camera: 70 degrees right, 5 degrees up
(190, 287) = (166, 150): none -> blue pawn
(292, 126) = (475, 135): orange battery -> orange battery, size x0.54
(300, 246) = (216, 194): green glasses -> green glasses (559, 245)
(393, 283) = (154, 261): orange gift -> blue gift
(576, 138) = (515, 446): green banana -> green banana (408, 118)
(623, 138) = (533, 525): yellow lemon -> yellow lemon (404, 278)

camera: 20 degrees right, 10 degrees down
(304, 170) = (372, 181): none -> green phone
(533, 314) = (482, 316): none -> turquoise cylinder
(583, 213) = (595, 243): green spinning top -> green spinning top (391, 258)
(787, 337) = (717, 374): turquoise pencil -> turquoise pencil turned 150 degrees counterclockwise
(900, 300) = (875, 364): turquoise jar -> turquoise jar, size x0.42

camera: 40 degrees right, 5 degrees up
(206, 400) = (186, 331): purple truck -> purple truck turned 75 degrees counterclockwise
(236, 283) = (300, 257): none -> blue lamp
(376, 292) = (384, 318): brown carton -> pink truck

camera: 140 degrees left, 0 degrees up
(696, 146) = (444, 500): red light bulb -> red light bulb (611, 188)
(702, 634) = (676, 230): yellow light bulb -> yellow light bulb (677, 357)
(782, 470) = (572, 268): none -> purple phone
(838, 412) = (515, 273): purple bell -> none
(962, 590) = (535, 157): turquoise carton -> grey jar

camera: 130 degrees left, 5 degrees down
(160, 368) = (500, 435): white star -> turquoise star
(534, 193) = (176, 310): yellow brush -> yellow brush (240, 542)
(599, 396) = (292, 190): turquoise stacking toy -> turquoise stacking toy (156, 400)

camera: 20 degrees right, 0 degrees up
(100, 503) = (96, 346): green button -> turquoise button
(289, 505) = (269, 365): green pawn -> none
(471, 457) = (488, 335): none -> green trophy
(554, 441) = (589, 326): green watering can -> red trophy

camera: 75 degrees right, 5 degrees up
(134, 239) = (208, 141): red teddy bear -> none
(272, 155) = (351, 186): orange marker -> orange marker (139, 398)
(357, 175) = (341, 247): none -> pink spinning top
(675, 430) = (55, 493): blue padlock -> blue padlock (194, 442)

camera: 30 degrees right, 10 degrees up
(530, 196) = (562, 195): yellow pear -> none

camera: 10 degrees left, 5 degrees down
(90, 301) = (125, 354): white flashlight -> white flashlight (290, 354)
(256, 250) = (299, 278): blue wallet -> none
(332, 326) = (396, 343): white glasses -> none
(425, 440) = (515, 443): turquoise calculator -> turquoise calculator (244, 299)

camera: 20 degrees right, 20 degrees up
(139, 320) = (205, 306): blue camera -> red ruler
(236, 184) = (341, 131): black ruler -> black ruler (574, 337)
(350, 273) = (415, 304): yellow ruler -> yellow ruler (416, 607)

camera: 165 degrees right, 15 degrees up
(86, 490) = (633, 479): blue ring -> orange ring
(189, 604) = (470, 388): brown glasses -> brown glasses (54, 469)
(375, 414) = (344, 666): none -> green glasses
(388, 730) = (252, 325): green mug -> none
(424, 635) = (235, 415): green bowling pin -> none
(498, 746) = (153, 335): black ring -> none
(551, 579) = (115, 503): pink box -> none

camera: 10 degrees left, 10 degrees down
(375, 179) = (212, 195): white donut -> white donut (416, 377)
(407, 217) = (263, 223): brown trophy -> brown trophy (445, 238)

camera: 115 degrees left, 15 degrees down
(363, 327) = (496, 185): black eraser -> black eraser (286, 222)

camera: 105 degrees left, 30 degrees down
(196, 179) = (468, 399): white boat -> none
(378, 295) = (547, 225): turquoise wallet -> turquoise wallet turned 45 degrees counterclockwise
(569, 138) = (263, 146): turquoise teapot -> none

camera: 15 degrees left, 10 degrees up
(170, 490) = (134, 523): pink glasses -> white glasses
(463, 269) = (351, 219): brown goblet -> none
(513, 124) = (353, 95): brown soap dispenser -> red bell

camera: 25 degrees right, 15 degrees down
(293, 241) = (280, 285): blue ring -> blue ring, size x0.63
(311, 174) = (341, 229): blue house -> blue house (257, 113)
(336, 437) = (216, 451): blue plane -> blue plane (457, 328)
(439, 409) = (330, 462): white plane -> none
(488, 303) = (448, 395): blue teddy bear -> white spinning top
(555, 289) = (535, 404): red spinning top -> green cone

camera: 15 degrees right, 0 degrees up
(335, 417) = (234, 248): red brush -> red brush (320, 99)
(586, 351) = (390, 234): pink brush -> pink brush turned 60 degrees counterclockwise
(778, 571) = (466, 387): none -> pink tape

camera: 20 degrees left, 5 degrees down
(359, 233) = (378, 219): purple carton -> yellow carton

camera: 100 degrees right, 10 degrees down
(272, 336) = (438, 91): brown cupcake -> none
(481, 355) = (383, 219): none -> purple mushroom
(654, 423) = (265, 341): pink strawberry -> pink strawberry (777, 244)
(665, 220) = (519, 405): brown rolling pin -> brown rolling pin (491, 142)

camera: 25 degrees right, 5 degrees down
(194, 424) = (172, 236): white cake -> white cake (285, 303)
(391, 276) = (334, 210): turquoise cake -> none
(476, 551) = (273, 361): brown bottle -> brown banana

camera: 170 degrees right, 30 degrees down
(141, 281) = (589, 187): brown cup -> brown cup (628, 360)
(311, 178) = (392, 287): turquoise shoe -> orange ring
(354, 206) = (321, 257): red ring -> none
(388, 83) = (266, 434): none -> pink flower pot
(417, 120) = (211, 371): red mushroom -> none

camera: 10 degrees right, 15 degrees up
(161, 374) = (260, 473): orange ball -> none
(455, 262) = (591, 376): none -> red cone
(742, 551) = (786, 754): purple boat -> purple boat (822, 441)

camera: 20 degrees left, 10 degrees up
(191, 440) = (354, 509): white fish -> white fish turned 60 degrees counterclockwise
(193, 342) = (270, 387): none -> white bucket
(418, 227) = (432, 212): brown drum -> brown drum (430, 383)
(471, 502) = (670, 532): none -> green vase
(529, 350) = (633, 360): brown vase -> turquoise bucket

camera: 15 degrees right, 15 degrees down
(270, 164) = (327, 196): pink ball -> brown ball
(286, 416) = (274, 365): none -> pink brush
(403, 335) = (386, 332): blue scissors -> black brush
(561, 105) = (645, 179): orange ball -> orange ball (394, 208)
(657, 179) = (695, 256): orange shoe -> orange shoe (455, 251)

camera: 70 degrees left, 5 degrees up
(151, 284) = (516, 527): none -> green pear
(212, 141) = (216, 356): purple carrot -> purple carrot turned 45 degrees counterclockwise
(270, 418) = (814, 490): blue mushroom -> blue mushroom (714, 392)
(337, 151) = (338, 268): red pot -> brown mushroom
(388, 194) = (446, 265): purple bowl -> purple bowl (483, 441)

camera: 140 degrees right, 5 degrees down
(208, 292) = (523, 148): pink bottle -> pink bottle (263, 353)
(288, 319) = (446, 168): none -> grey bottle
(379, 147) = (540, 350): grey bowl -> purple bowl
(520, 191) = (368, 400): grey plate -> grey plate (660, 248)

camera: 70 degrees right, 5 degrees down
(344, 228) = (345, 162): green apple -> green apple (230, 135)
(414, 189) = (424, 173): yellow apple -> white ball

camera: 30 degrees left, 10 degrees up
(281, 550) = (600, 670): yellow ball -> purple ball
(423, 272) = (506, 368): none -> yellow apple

**********

Reproduce all of the listing, exactly as given.

Response to this task:
camera: 70 degrees right, 5 degrees up
(190, 287) = (166, 150): none -> blue pawn
(292, 126) = (475, 135): orange battery -> orange battery, size x0.54
(300, 246) = (216, 194): green glasses -> green glasses (559, 245)
(393, 283) = (154, 261): orange gift -> blue gift
(576, 138) = (515, 446): green banana -> green banana (408, 118)
(623, 138) = (533, 525): yellow lemon -> yellow lemon (404, 278)

camera: 20 degrees right, 10 degrees down
(304, 170) = (372, 181): none -> green phone
(533, 314) = (482, 316): none -> turquoise cylinder
(583, 213) = (595, 243): green spinning top -> green spinning top (391, 258)
(787, 337) = (717, 374): turquoise pencil -> turquoise pencil turned 150 degrees counterclockwise
(900, 300) = (875, 364): turquoise jar -> turquoise jar, size x0.42

camera: 40 degrees right, 5 degrees up
(206, 400) = (186, 331): purple truck -> purple truck turned 75 degrees counterclockwise
(236, 283) = (300, 257): none -> blue lamp
(376, 292) = (384, 318): brown carton -> pink truck

camera: 140 degrees left, 0 degrees up
(696, 146) = (444, 500): red light bulb -> red light bulb (611, 188)
(702, 634) = (676, 230): yellow light bulb -> yellow light bulb (677, 357)
(782, 470) = (572, 268): none -> purple phone
(838, 412) = (515, 273): purple bell -> none
(962, 590) = (535, 157): turquoise carton -> grey jar

camera: 130 degrees left, 5 degrees down
(160, 368) = (500, 435): white star -> turquoise star
(534, 193) = (176, 310): yellow brush -> yellow brush (240, 542)
(599, 396) = (292, 190): turquoise stacking toy -> turquoise stacking toy (156, 400)

camera: 20 degrees right, 0 degrees up
(100, 503) = (96, 346): green button -> turquoise button
(289, 505) = (269, 365): green pawn -> none
(471, 457) = (488, 335): none -> green trophy
(554, 441) = (589, 326): green watering can -> red trophy

camera: 75 degrees right, 5 degrees up
(134, 239) = (208, 141): red teddy bear -> none
(272, 155) = (351, 186): orange marker -> orange marker (139, 398)
(357, 175) = (341, 247): none -> pink spinning top
(675, 430) = (55, 493): blue padlock -> blue padlock (194, 442)

camera: 30 degrees right, 10 degrees up
(530, 196) = (562, 195): yellow pear -> none

camera: 10 degrees left, 5 degrees down
(90, 301) = (125, 354): white flashlight -> white flashlight (290, 354)
(256, 250) = (299, 278): blue wallet -> none
(332, 326) = (396, 343): white glasses -> none
(425, 440) = (515, 443): turquoise calculator -> turquoise calculator (244, 299)

camera: 20 degrees right, 20 degrees up
(139, 320) = (205, 306): blue camera -> red ruler
(236, 184) = (341, 131): black ruler -> black ruler (574, 337)
(350, 273) = (415, 304): yellow ruler -> yellow ruler (416, 607)

camera: 165 degrees right, 15 degrees up
(86, 490) = (633, 479): blue ring -> orange ring
(189, 604) = (470, 388): brown glasses -> brown glasses (54, 469)
(375, 414) = (344, 666): none -> green glasses
(388, 730) = (252, 325): green mug -> none
(424, 635) = (235, 415): green bowling pin -> none
(498, 746) = (153, 335): black ring -> none
(551, 579) = (115, 503): pink box -> none

camera: 10 degrees left, 10 degrees down
(375, 179) = (212, 195): white donut -> white donut (416, 377)
(407, 217) = (263, 223): brown trophy -> brown trophy (445, 238)

camera: 115 degrees left, 15 degrees down
(363, 327) = (496, 185): black eraser -> black eraser (286, 222)

camera: 105 degrees left, 30 degrees down
(196, 179) = (468, 399): white boat -> none
(378, 295) = (547, 225): turquoise wallet -> turquoise wallet turned 45 degrees counterclockwise
(569, 138) = (263, 146): turquoise teapot -> none

camera: 15 degrees left, 10 degrees up
(170, 490) = (134, 523): pink glasses -> white glasses
(463, 269) = (351, 219): brown goblet -> none
(513, 124) = (353, 95): brown soap dispenser -> red bell

camera: 25 degrees right, 15 degrees down
(293, 241) = (280, 285): blue ring -> blue ring, size x0.63
(311, 174) = (341, 229): blue house -> blue house (257, 113)
(336, 437) = (216, 451): blue plane -> blue plane (457, 328)
(439, 409) = (330, 462): white plane -> none
(488, 303) = (448, 395): blue teddy bear -> white spinning top
(555, 289) = (535, 404): red spinning top -> green cone

camera: 15 degrees right, 0 degrees up
(335, 417) = (234, 248): red brush -> red brush (320, 99)
(586, 351) = (390, 234): pink brush -> pink brush turned 60 degrees counterclockwise
(778, 571) = (466, 387): none -> pink tape

camera: 20 degrees left, 5 degrees down
(359, 233) = (378, 219): purple carton -> yellow carton

camera: 100 degrees right, 10 degrees down
(272, 336) = (438, 91): brown cupcake -> none
(481, 355) = (383, 219): none -> purple mushroom
(654, 423) = (265, 341): pink strawberry -> pink strawberry (777, 244)
(665, 220) = (519, 405): brown rolling pin -> brown rolling pin (491, 142)

camera: 25 degrees right, 5 degrees down
(194, 424) = (172, 236): white cake -> white cake (285, 303)
(391, 276) = (334, 210): turquoise cake -> none
(476, 551) = (273, 361): brown bottle -> brown banana

camera: 170 degrees right, 30 degrees down
(141, 281) = (589, 187): brown cup -> brown cup (628, 360)
(311, 178) = (392, 287): turquoise shoe -> orange ring
(354, 206) = (321, 257): red ring -> none
(388, 83) = (266, 434): none -> pink flower pot
(417, 120) = (211, 371): red mushroom -> none

camera: 10 degrees right, 15 degrees up
(161, 374) = (260, 473): orange ball -> none
(455, 262) = (591, 376): none -> red cone
(742, 551) = (786, 754): purple boat -> purple boat (822, 441)

camera: 20 degrees left, 10 degrees up
(191, 440) = (354, 509): white fish -> white fish turned 60 degrees counterclockwise
(193, 342) = (270, 387): none -> white bucket
(418, 227) = (432, 212): brown drum -> brown drum (430, 383)
(471, 502) = (670, 532): none -> green vase
(529, 350) = (633, 360): brown vase -> turquoise bucket

camera: 15 degrees right, 15 degrees down
(270, 164) = (327, 196): pink ball -> brown ball
(286, 416) = (274, 365): none -> pink brush
(403, 335) = (386, 332): blue scissors -> black brush
(561, 105) = (645, 179): orange ball -> orange ball (394, 208)
(657, 179) = (695, 256): orange shoe -> orange shoe (455, 251)

camera: 70 degrees left, 5 degrees up
(151, 284) = (516, 527): none -> green pear
(212, 141) = (216, 356): purple carrot -> purple carrot turned 45 degrees counterclockwise
(270, 418) = (814, 490): blue mushroom -> blue mushroom (714, 392)
(337, 151) = (338, 268): red pot -> brown mushroom
(388, 194) = (446, 265): purple bowl -> purple bowl (483, 441)

camera: 140 degrees right, 5 degrees down
(208, 292) = (523, 148): pink bottle -> pink bottle (263, 353)
(288, 319) = (446, 168): none -> grey bottle
(379, 147) = (540, 350): grey bowl -> purple bowl
(520, 191) = (368, 400): grey plate -> grey plate (660, 248)

camera: 70 degrees right, 5 degrees down
(344, 228) = (345, 162): green apple -> green apple (230, 135)
(414, 189) = (424, 173): yellow apple -> white ball

camera: 30 degrees left, 10 degrees up
(281, 550) = (600, 670): yellow ball -> purple ball
(423, 272) = (506, 368): none -> yellow apple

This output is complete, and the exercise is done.